(Dataset items)
* * *

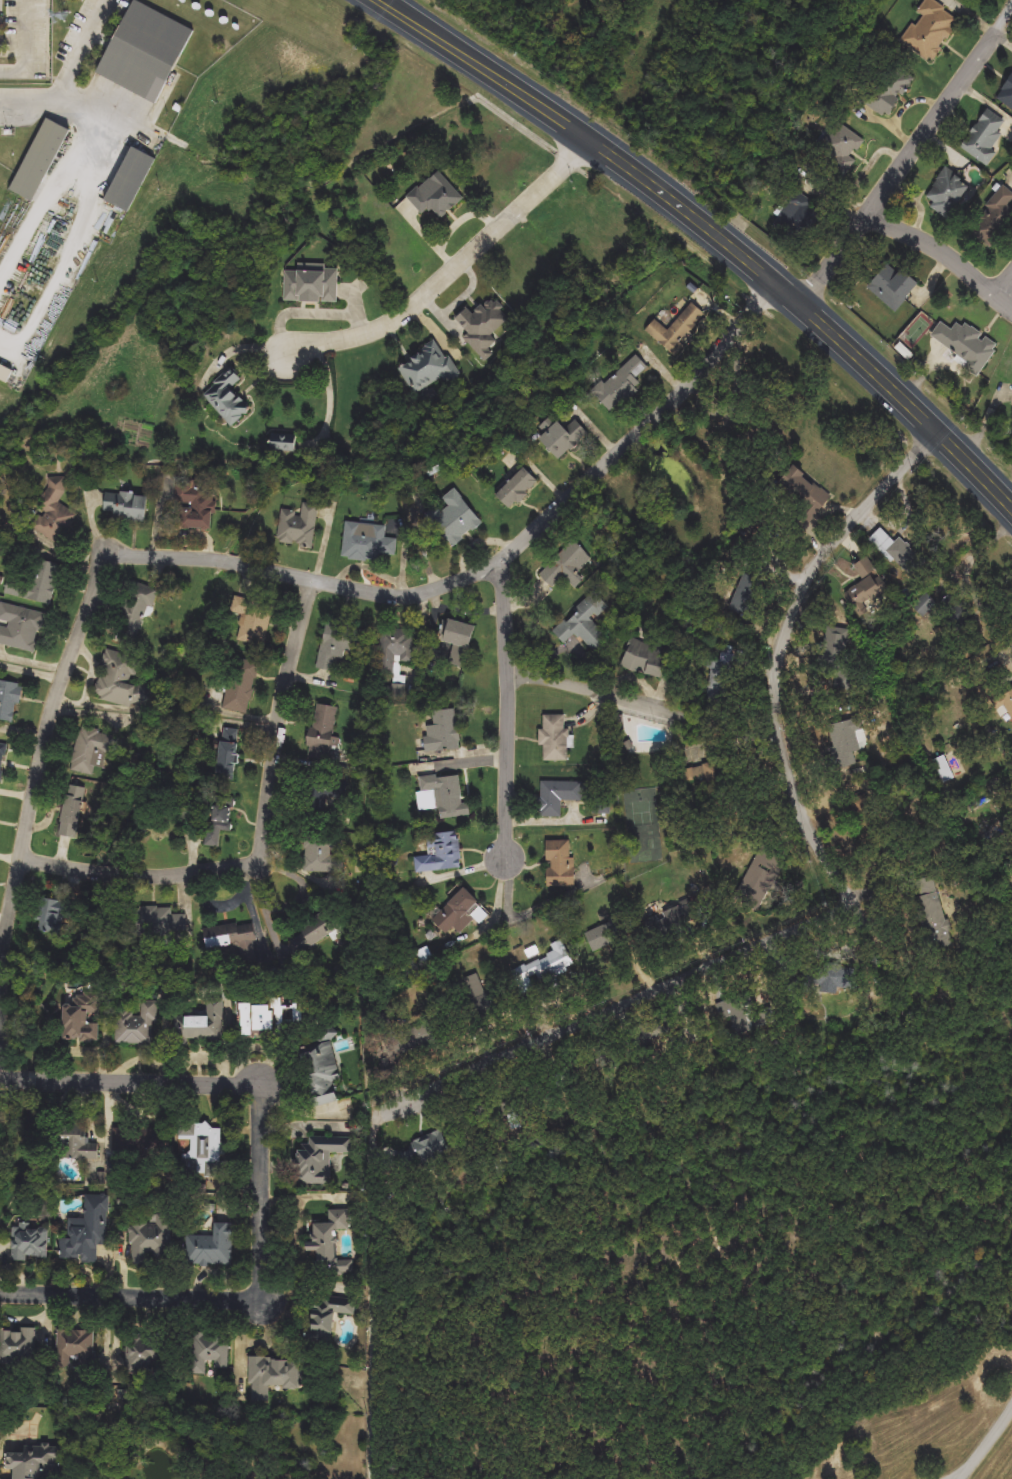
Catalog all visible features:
road: (1008, 21)
building: (932, 28)
parking lot: (25, 34)
road: (28, 47)
road: (86, 48)
building: (145, 51)
road: (488, 69)
building: (1007, 94)
building: (885, 95)
road: (69, 99)
building: (985, 138)
building: (839, 146)
building: (39, 160)
road: (903, 165)
building: (130, 180)
building: (949, 189)
building: (436, 196)
road: (48, 200)
building: (799, 217)
building: (994, 218)
road: (75, 247)
road: (943, 252)
road: (450, 271)
road: (1006, 283)
building: (312, 284)
building: (893, 286)
road: (810, 311)
building: (483, 327)
building: (674, 329)
building: (965, 342)
building: (428, 369)
building: (5, 374)
building: (623, 383)
building: (227, 398)
building: (562, 438)
building: (283, 442)
building: (517, 489)
building: (805, 491)
building: (126, 506)
building: (194, 509)
building: (53, 514)
building: (456, 519)
building: (297, 529)
building: (368, 542)
building: (897, 550)
road: (238, 563)
building: (566, 566)
building: (38, 583)
building: (873, 592)
building: (747, 596)
building: (135, 611)
building: (257, 624)
building: (585, 624)
building: (20, 627)
building: (458, 642)
building: (338, 645)
building: (836, 646)
road: (996, 652)
building: (397, 657)
building: (645, 658)
building: (722, 678)
building: (122, 680)
building: (241, 686)
road: (784, 692)
building: (9, 700)
building: (1008, 704)
road: (649, 705)
road: (508, 712)
building: (321, 733)
building: (445, 733)
building: (555, 739)
building: (846, 739)
building: (626, 744)
building: (90, 750)
building: (227, 752)
building: (2, 759)
building: (944, 770)
building: (706, 779)
building: (322, 794)
building: (445, 796)
building: (559, 796)
building: (603, 807)
building: (73, 811)
building: (873, 819)
park: (640, 823)
building: (216, 826)
road: (266, 838)
building: (322, 853)
building: (440, 854)
building: (560, 864)
building: (760, 874)
building: (57, 913)
building: (460, 913)
building: (668, 919)
building: (165, 922)
building: (938, 924)
building: (318, 928)
building: (602, 937)
building: (234, 941)
building: (545, 967)
building: (829, 978)
building: (475, 994)
road: (617, 1011)
building: (736, 1017)
building: (81, 1018)
building: (268, 1018)
building: (137, 1024)
building: (203, 1025)
building: (399, 1040)
building: (652, 1045)
building: (323, 1066)
building: (576, 1075)
road: (131, 1084)
building: (501, 1111)
building: (140, 1140)
building: (75, 1142)
building: (201, 1144)
building: (422, 1150)
building: (319, 1159)
road: (264, 1194)
building: (87, 1232)
building: (152, 1241)
building: (329, 1241)
building: (29, 1242)
building: (212, 1248)
road: (371, 1296)
road: (133, 1298)
building: (327, 1316)
building: (18, 1346)
building: (76, 1349)
building: (210, 1352)
building: (142, 1356)
building: (272, 1376)
road: (987, 1446)
building: (36, 1462)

* * *

| YOUR INSTRUCTIONS |
Would you please print out all the records above exactly, minus any pictures?

| TASK OUTPUT |
Catalog all visible features:
road: (1008, 21)
building: (932, 28)
parking lot: (25, 34)
road: (28, 47)
road: (86, 48)
building: (145, 51)
road: (488, 69)
building: (1007, 94)
building: (885, 95)
road: (69, 99)
building: (985, 138)
building: (839, 146)
building: (39, 160)
road: (903, 165)
building: (130, 180)
building: (949, 189)
building: (436, 196)
road: (48, 200)
building: (799, 217)
building: (994, 218)
road: (75, 247)
road: (943, 252)
road: (450, 271)
road: (1006, 283)
building: (312, 284)
building: (893, 286)
road: (810, 311)
building: (483, 327)
building: (674, 329)
building: (965, 342)
building: (428, 369)
building: (5, 374)
building: (623, 383)
building: (227, 398)
building: (562, 438)
building: (283, 442)
building: (517, 489)
building: (805, 491)
building: (126, 506)
building: (194, 509)
building: (53, 514)
building: (456, 519)
building: (297, 529)
building: (368, 542)
building: (897, 550)
road: (238, 563)
building: (566, 566)
building: (38, 583)
building: (873, 592)
building: (747, 596)
building: (135, 611)
building: (257, 624)
building: (585, 624)
building: (20, 627)
building: (458, 642)
building: (338, 645)
building: (836, 646)
road: (996, 652)
building: (397, 657)
building: (645, 658)
building: (722, 678)
building: (122, 680)
building: (241, 686)
road: (784, 692)
building: (9, 700)
building: (1008, 704)
road: (649, 705)
road: (508, 712)
building: (321, 733)
building: (445, 733)
building: (555, 739)
building: (846, 739)
building: (626, 744)
building: (90, 750)
building: (227, 752)
building: (2, 759)
building: (944, 770)
building: (706, 779)
building: (322, 794)
building: (445, 796)
building: (559, 796)
building: (603, 807)
building: (73, 811)
building: (873, 819)
park: (640, 823)
building: (216, 826)
road: (266, 838)
building: (322, 853)
building: (440, 854)
building: (560, 864)
building: (760, 874)
building: (57, 913)
building: (460, 913)
building: (668, 919)
building: (165, 922)
building: (938, 924)
building: (318, 928)
building: (602, 937)
building: (234, 941)
building: (545, 967)
building: (829, 978)
building: (475, 994)
road: (617, 1011)
building: (736, 1017)
building: (81, 1018)
building: (268, 1018)
building: (137, 1024)
building: (203, 1025)
building: (399, 1040)
building: (652, 1045)
building: (323, 1066)
building: (576, 1075)
road: (131, 1084)
building: (501, 1111)
building: (140, 1140)
building: (75, 1142)
building: (201, 1144)
building: (422, 1150)
building: (319, 1159)
road: (264, 1194)
building: (87, 1232)
building: (152, 1241)
building: (329, 1241)
building: (29, 1242)
building: (212, 1248)
road: (371, 1296)
road: (133, 1298)
building: (327, 1316)
building: (18, 1346)
building: (76, 1349)
building: (210, 1352)
building: (142, 1356)
building: (272, 1376)
road: (987, 1446)
building: (36, 1462)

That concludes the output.